Top of Data to use
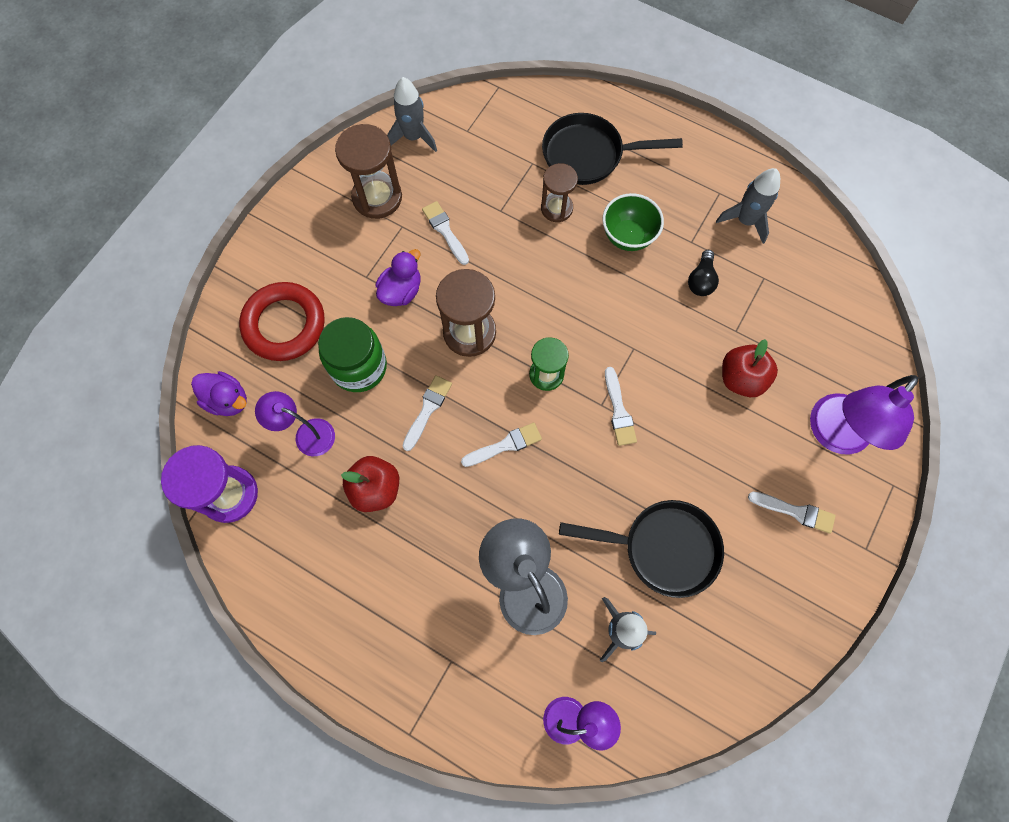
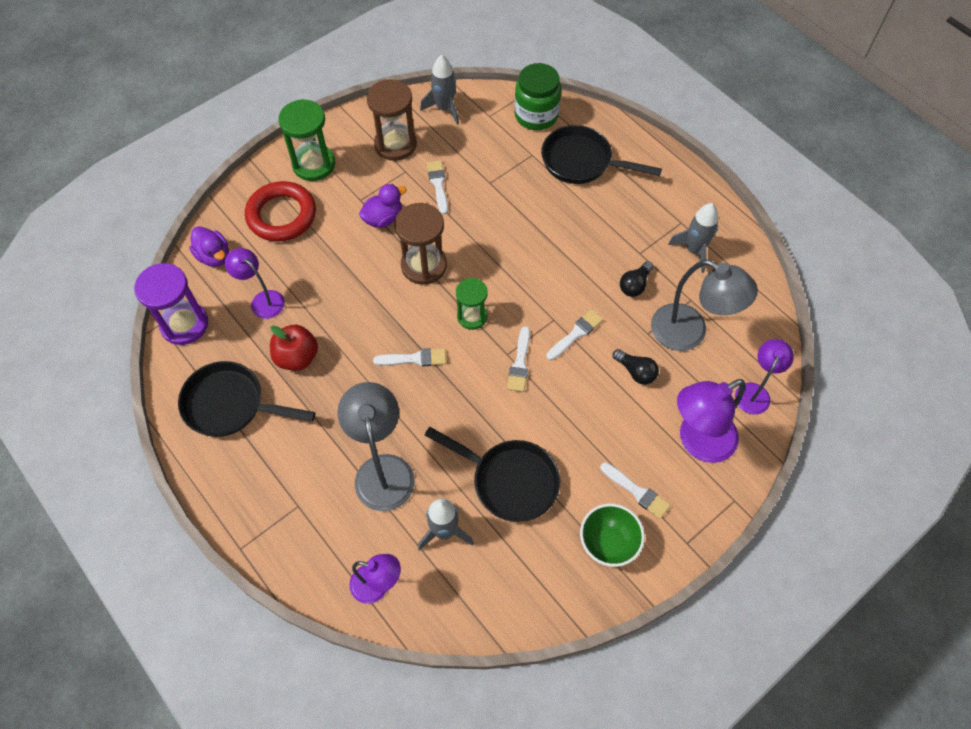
camera: 20 degrees right, 10 degrees down
green jar [318,317,387,392] -> green jar moved to [515,63,561,130]
white brush [402,375,452,451] -> white brush moved to [546,309,603,360]
brown hourglass [541,163,578,222] -> none
green bowl [602,193,664,251] -> green bowl moved to [580,504,645,567]
red apple [722,339,778,397] -> black light bulb [613,349,659,385]
none -> black pan [178,361,316,437]
none -> green hourglass [278,99,335,181]
none -> grey lamp [651,260,758,351]
none -> purple lamp [735,339,794,415]

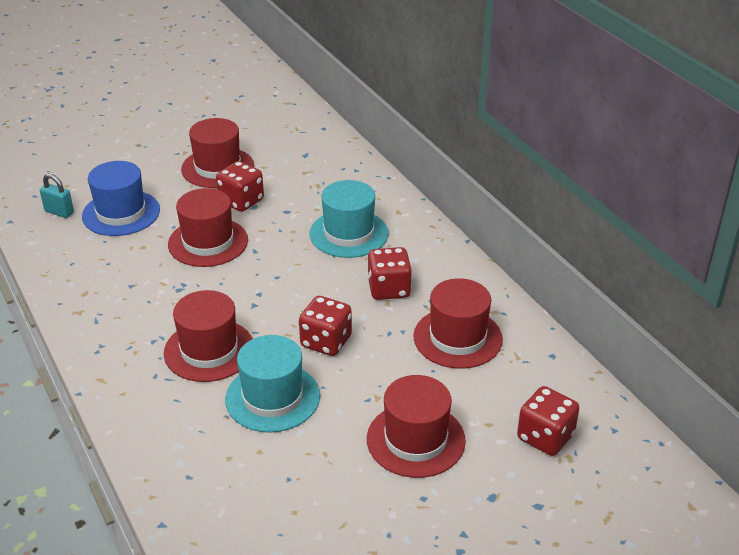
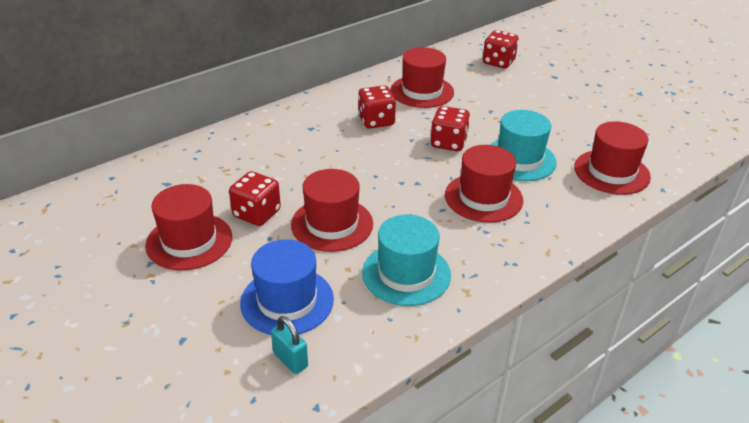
camera: 100 degrees left, 0 degrees up
turquoise padlock [40,174,74,218] -> turquoise padlock turned 60 degrees counterclockwise [271,316,308,374]
turquoise hat [310,180,388,258] -> turquoise hat moved to [362,215,451,306]
red hat [367,375,466,478] -> red hat moved to [574,121,651,195]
Bottom of Data to use
Assigned task.
I'd like the material above repeated exactly, with the pictures omitted.

Problem solution.
camera: 20 degrees right, 10 degrees down
green jar [318,317,387,392] -> green jar moved to [515,63,561,130]
white brush [402,375,452,451] -> white brush moved to [546,309,603,360]
brown hourglass [541,163,578,222] -> none
green bowl [602,193,664,251] -> green bowl moved to [580,504,645,567]
red apple [722,339,778,397] -> black light bulb [613,349,659,385]
none -> black pan [178,361,316,437]
none -> green hourglass [278,99,335,181]
none -> grey lamp [651,260,758,351]
none -> purple lamp [735,339,794,415]

camera: 100 degrees left, 0 degrees up
turquoise padlock [40,174,74,218] -> turquoise padlock turned 60 degrees counterclockwise [271,316,308,374]
turquoise hat [310,180,388,258] -> turquoise hat moved to [362,215,451,306]
red hat [367,375,466,478] -> red hat moved to [574,121,651,195]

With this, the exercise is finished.